##### Provided entries #####
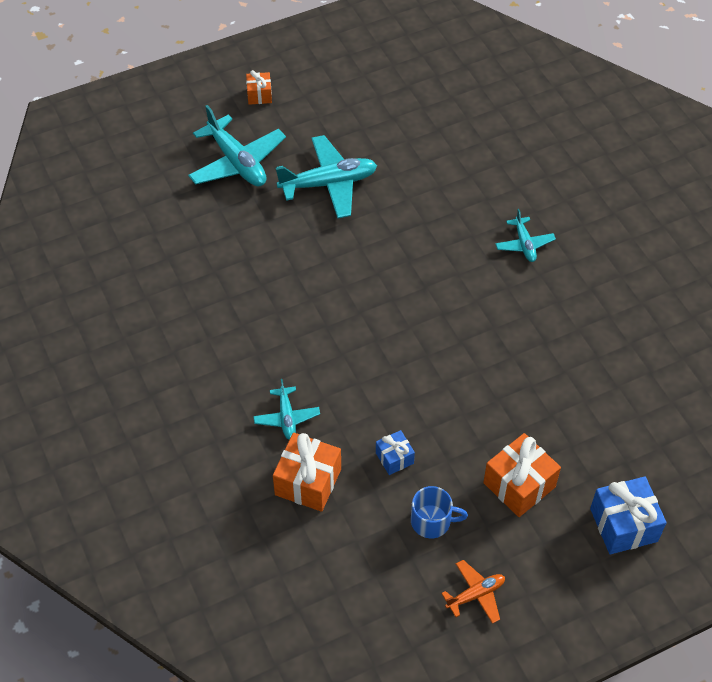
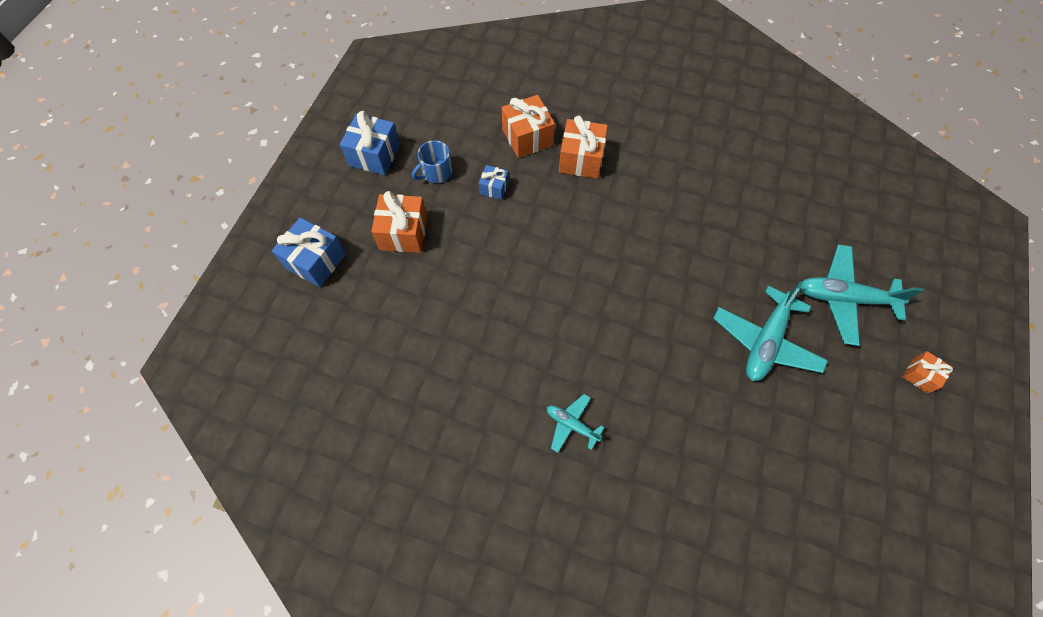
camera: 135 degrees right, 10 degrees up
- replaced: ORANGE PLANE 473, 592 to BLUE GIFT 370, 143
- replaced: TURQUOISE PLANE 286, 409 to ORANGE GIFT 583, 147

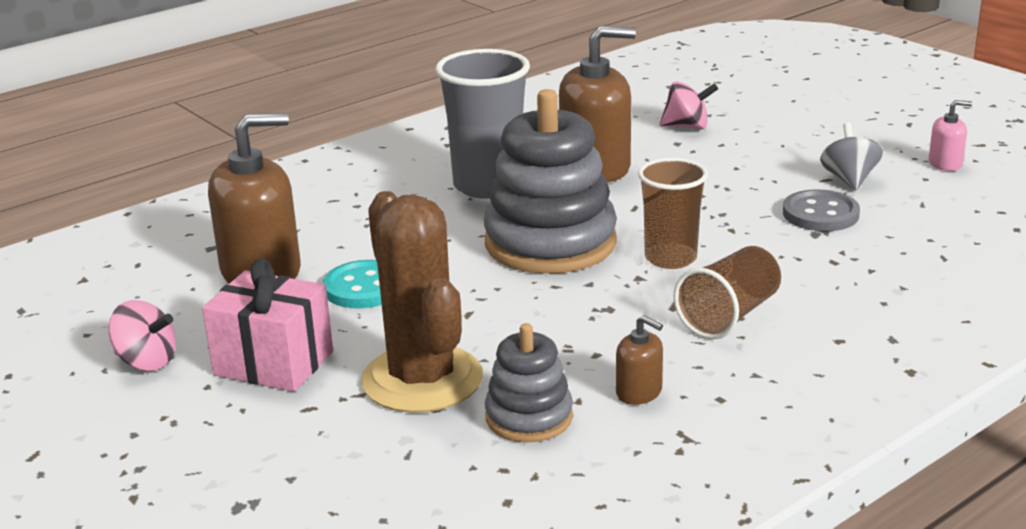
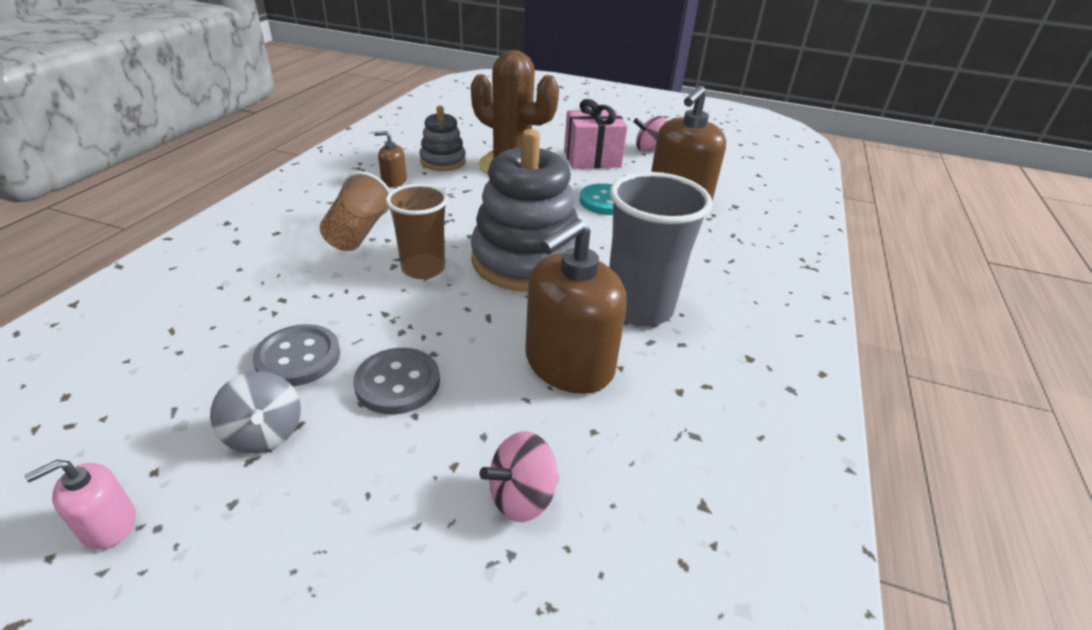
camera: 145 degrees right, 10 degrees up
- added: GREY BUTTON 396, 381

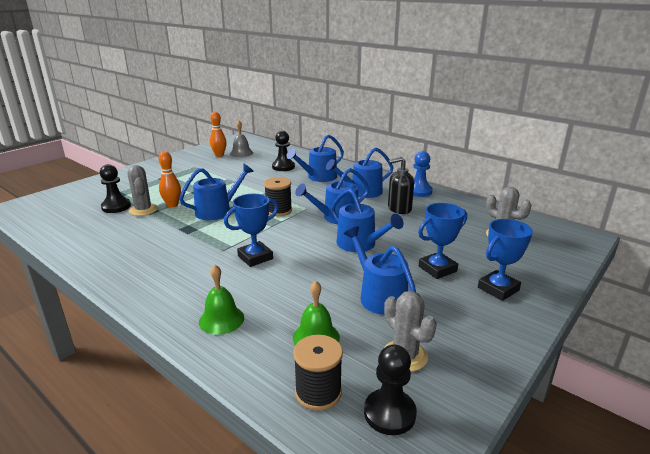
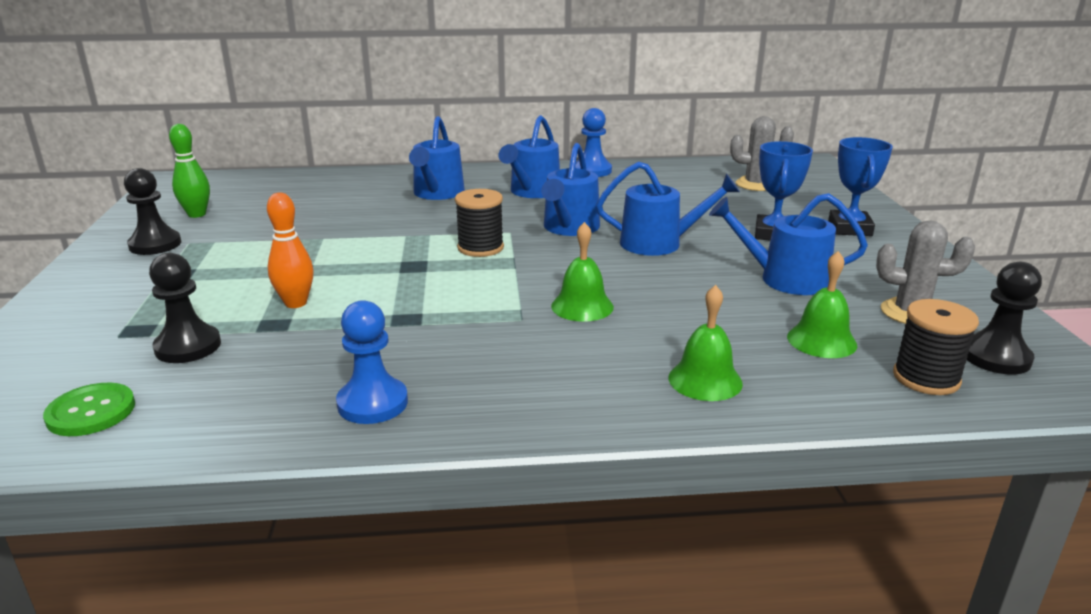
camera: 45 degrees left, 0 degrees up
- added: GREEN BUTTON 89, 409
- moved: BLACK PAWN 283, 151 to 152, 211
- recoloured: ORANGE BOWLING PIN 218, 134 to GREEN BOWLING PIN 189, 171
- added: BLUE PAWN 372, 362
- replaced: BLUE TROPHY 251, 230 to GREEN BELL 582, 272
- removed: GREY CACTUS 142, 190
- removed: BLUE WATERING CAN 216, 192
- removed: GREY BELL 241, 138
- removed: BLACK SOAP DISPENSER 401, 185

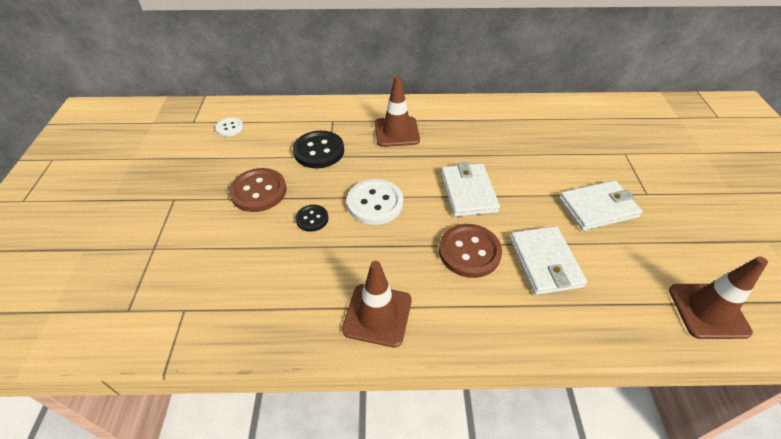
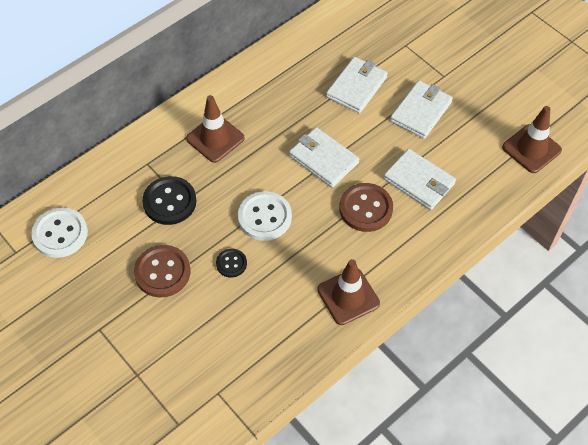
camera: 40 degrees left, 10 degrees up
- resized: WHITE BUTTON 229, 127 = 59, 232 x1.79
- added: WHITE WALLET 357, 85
#####
• _Brief_:
Return all the records exactly. Skip the pictures.

• _Output below_:
camera: 135 degrees right, 10 degrees up
- replaced: ORANGE PLANE 473, 592 to BLUE GIFT 370, 143
- replaced: TURQUOISE PLANE 286, 409 to ORANGE GIFT 583, 147

camera: 145 degrees right, 10 degrees up
- added: GREY BUTTON 396, 381

camera: 45 degrees left, 0 degrees up
- added: GREEN BUTTON 89, 409
- moved: BLACK PAWN 283, 151 to 152, 211
- recoloured: ORANGE BOWLING PIN 218, 134 to GREEN BOWLING PIN 189, 171
- added: BLUE PAWN 372, 362
- replaced: BLUE TROPHY 251, 230 to GREEN BELL 582, 272
- removed: GREY CACTUS 142, 190
- removed: BLUE WATERING CAN 216, 192
- removed: GREY BELL 241, 138
- removed: BLACK SOAP DISPENSER 401, 185

camera: 40 degrees left, 10 degrees up
- resized: WHITE BUTTON 229, 127 = 59, 232 x1.79
- added: WHITE WALLET 357, 85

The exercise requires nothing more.